▶ **GIVEN INFORMATION**:
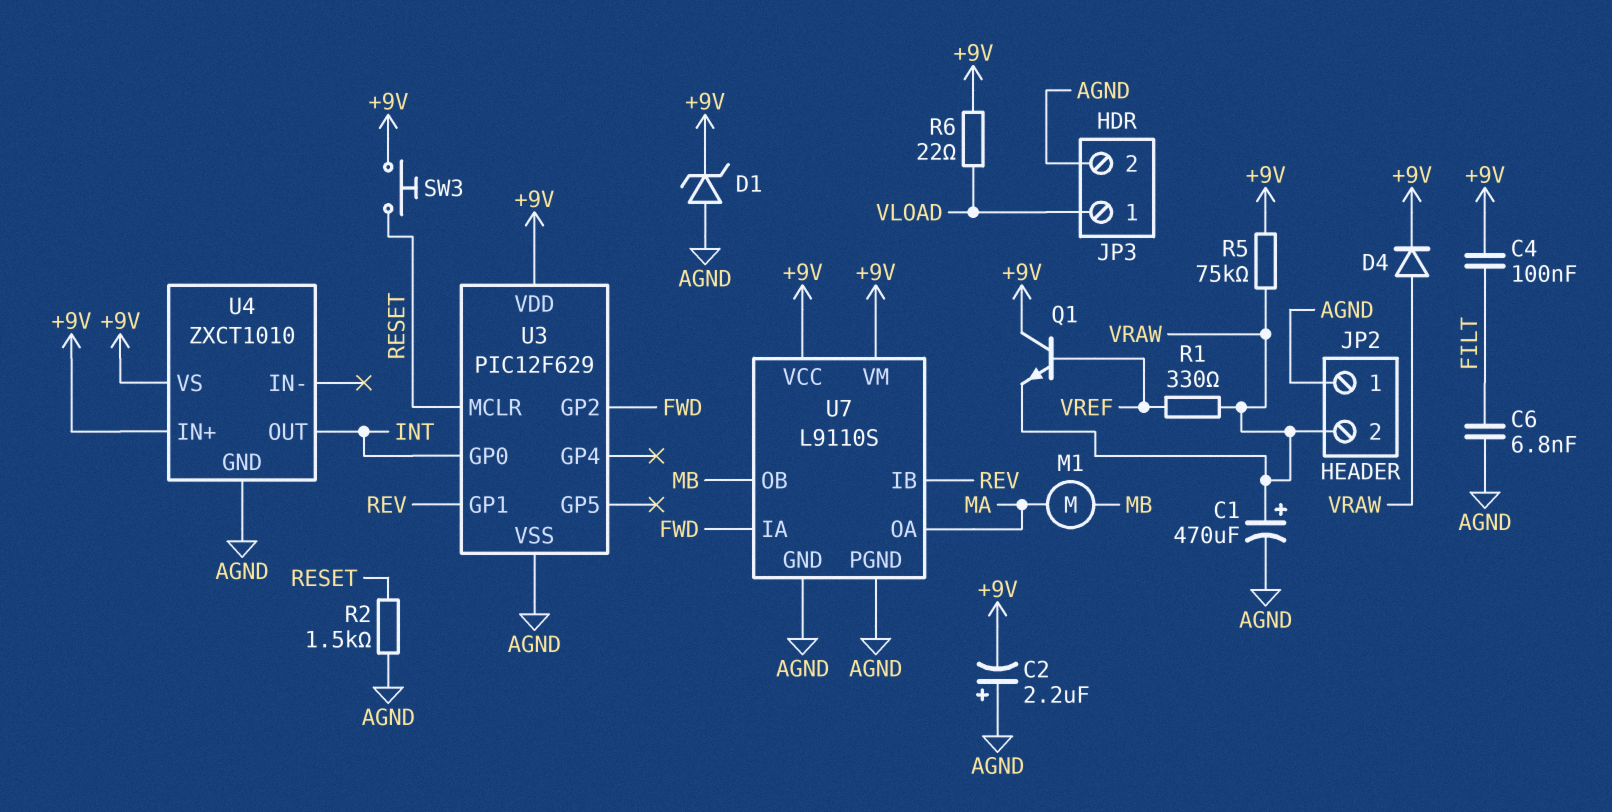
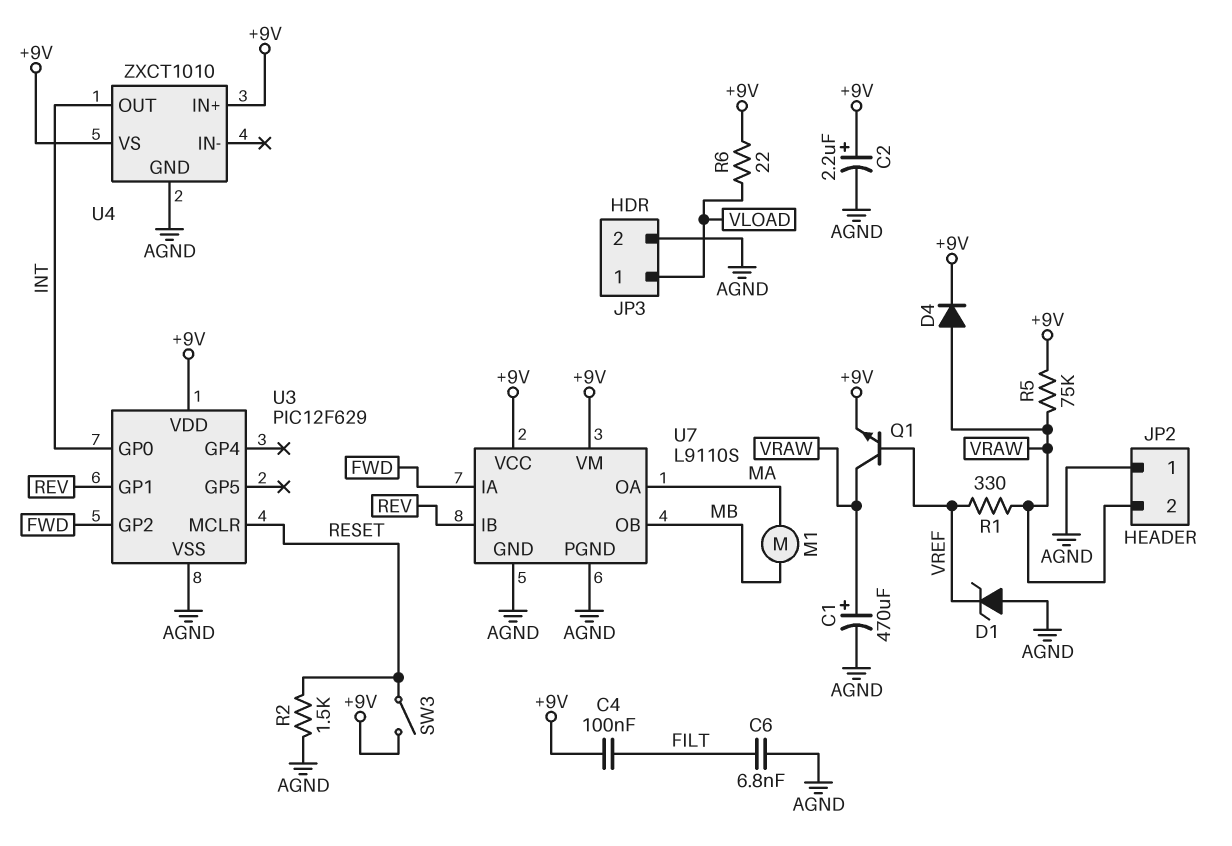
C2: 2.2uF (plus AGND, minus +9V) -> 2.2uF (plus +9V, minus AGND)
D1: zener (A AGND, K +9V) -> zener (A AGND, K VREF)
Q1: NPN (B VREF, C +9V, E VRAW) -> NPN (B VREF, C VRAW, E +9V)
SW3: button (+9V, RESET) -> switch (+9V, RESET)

==

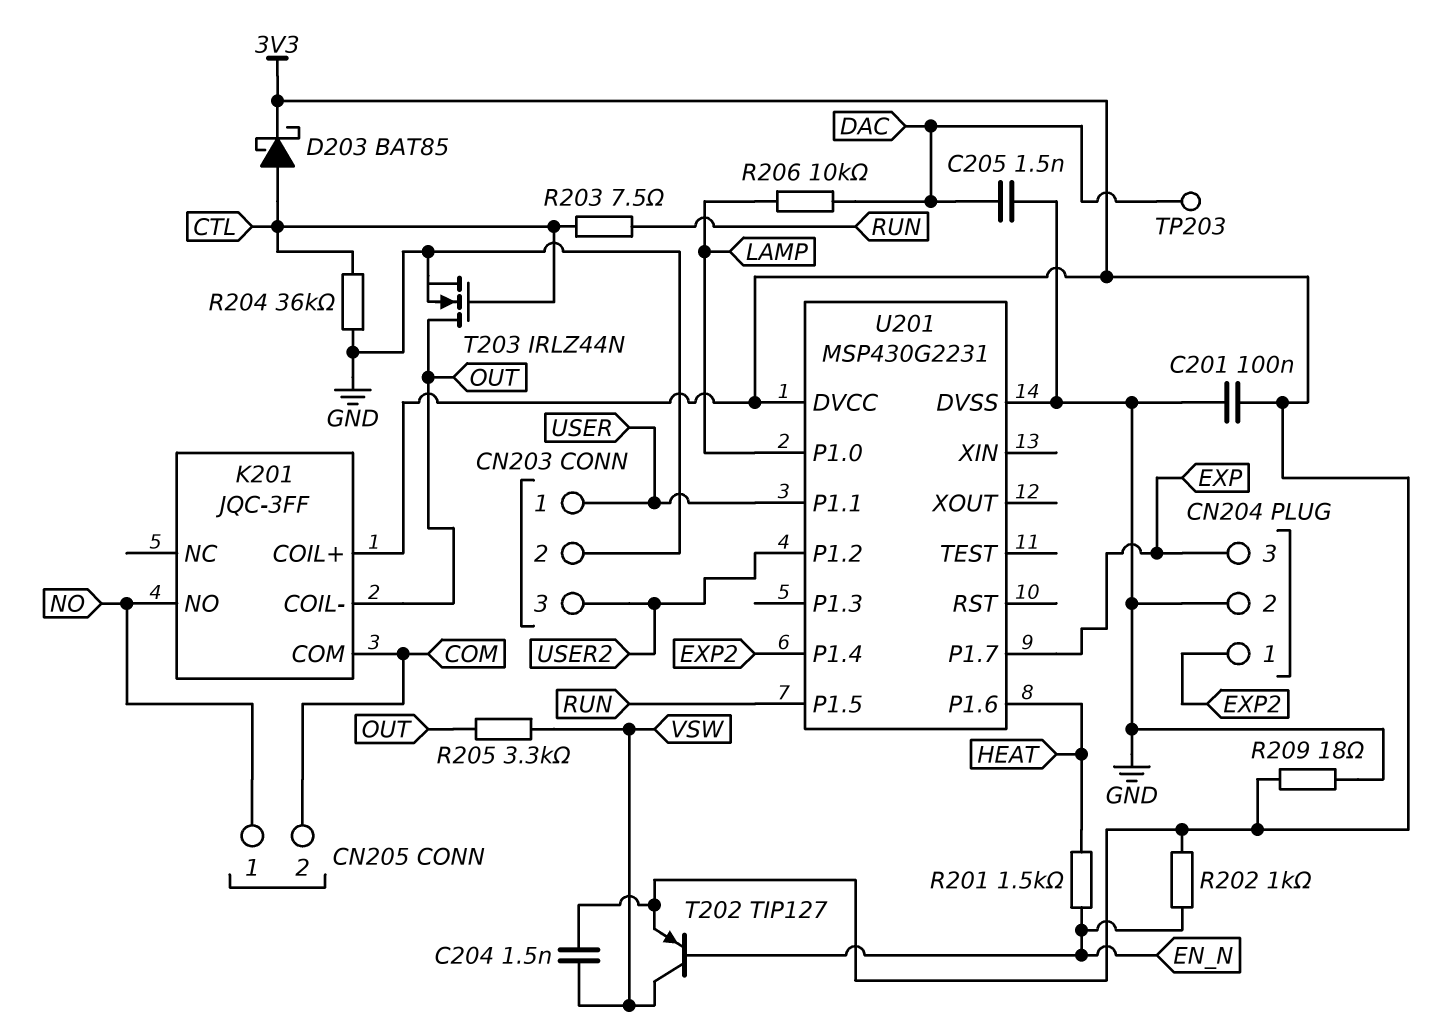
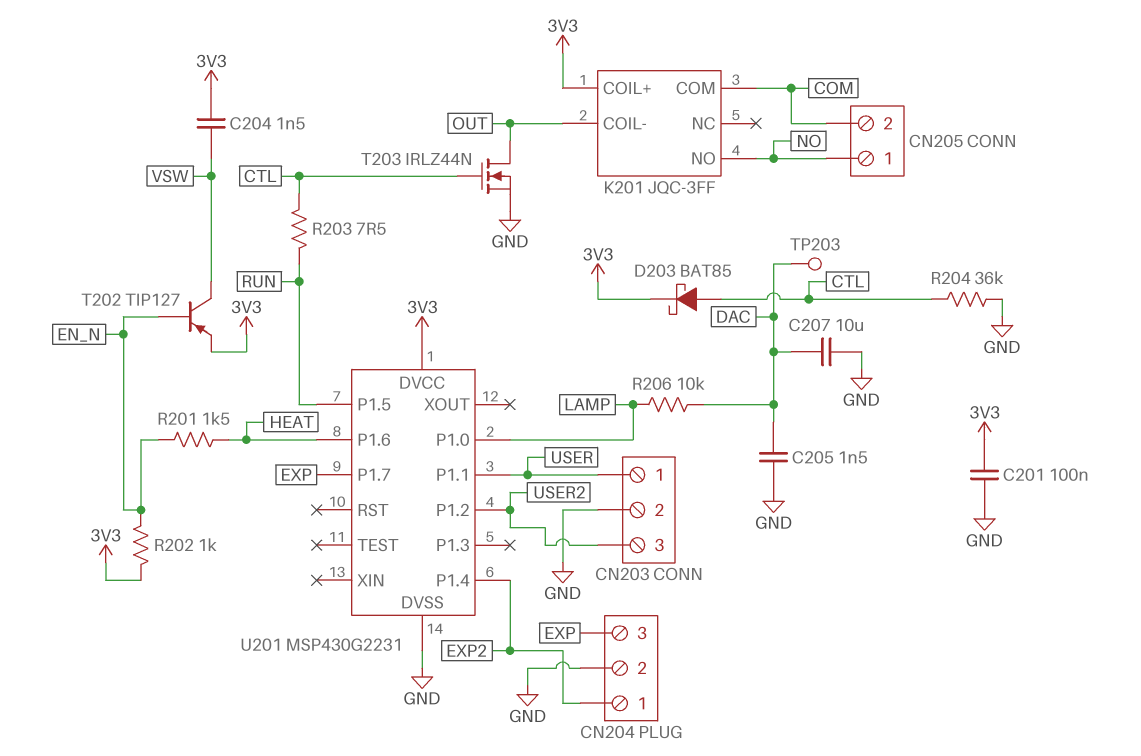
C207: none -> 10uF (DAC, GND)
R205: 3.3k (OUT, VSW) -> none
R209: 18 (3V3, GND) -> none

▶ **WORK TASK**: Out of the entries above, write out only the lines between the line holding "Q1: NPN (B VREF, C" and the line holding "SW3: button (+9V, RESET)", inclusive, each exactly as given.

▶ **TASK SOLUTION**:
Q1: NPN (B VREF, C +9V, E VRAW) -> NPN (B VREF, C VRAW, E +9V)
SW3: button (+9V, RESET) -> switch (+9V, RESET)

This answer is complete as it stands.